Task requirements: Please return the data that follows precisely as written, but without the images.

---------- Records shown ----------

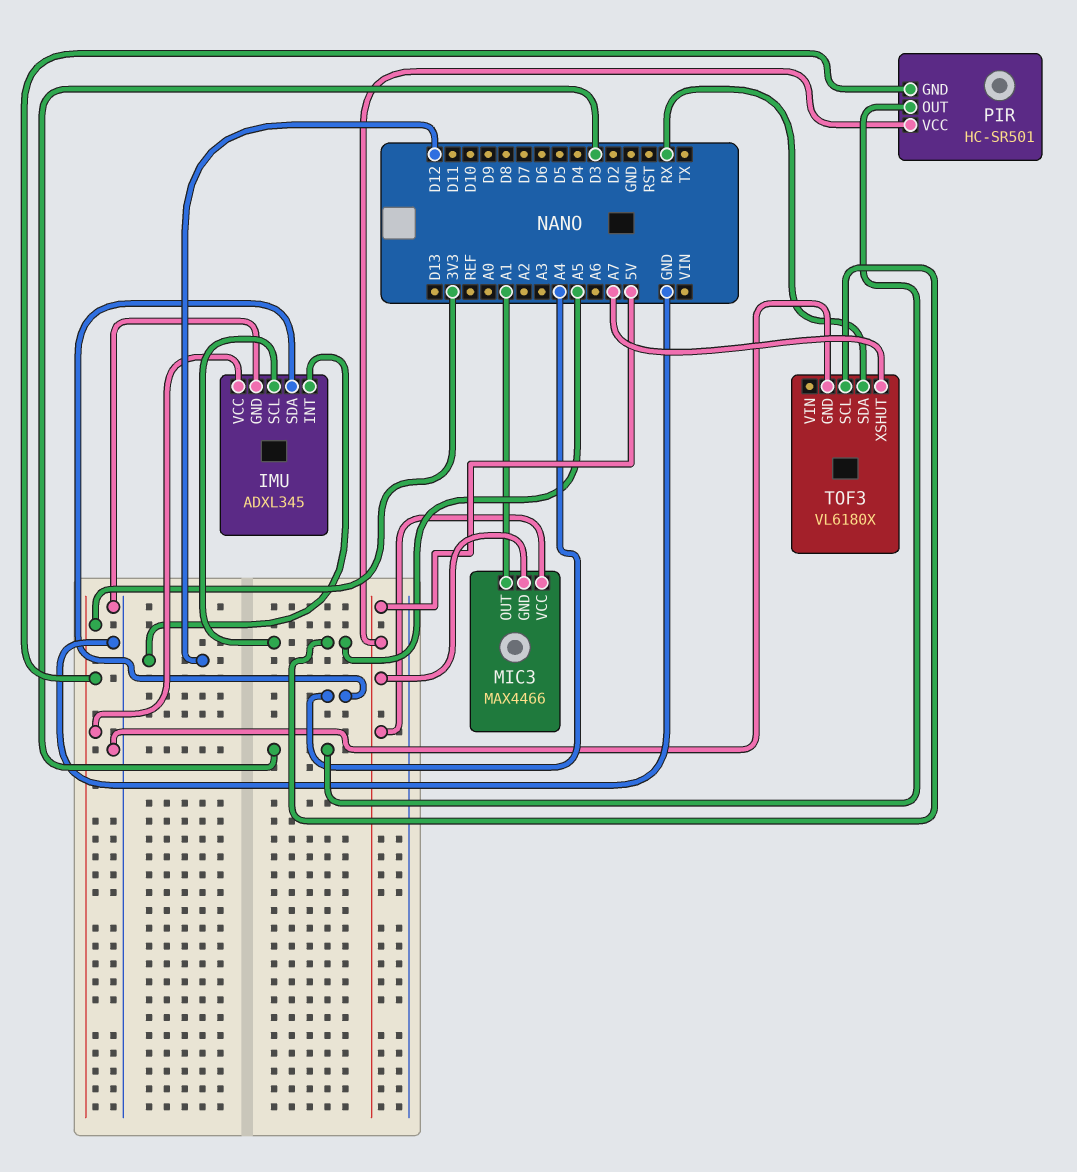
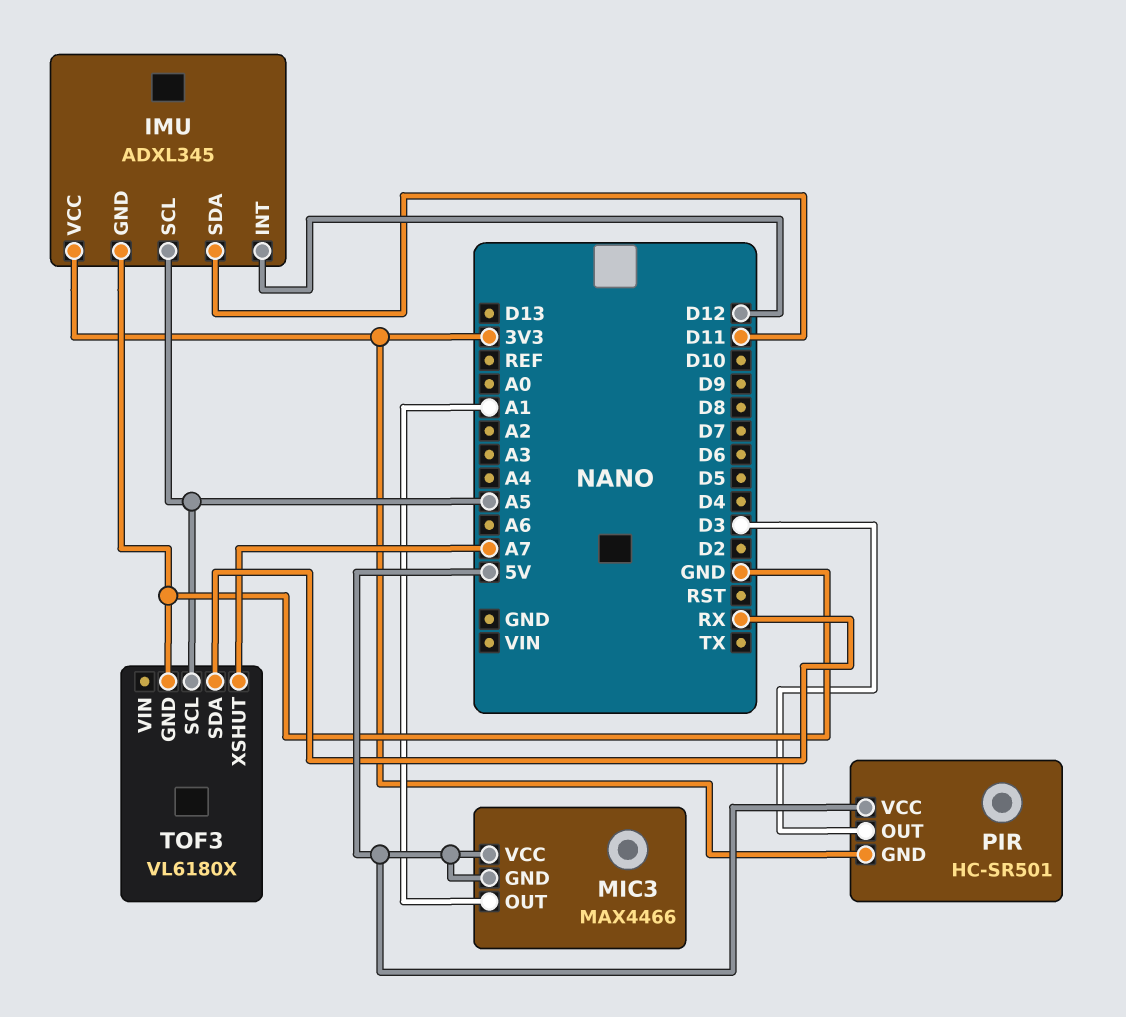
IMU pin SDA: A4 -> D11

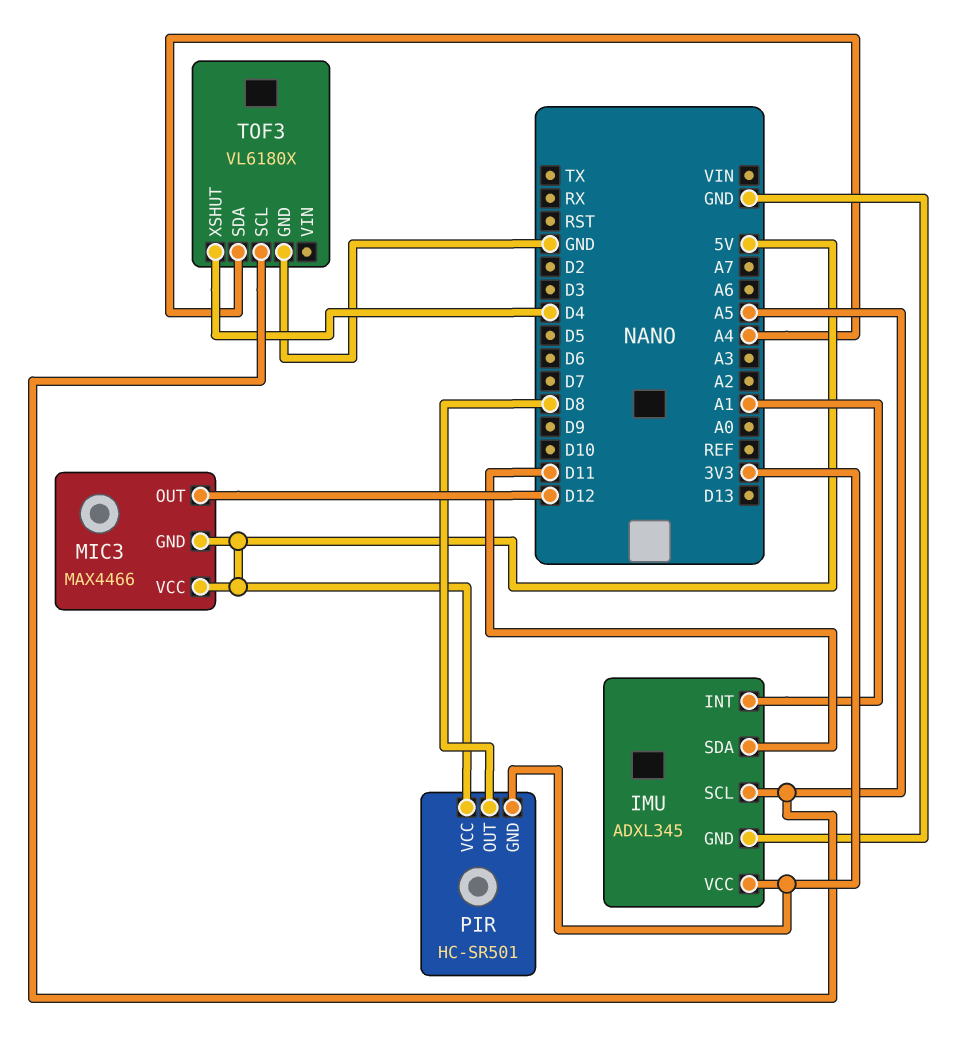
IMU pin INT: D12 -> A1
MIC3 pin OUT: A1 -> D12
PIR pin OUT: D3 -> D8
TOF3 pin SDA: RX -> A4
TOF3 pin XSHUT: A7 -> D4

----------

Task answer:
IMU pin SDA: A4 -> D11

IMU pin INT: D12 -> A1
MIC3 pin OUT: A1 -> D12
PIR pin OUT: D3 -> D8
TOF3 pin SDA: RX -> A4
TOF3 pin XSHUT: A7 -> D4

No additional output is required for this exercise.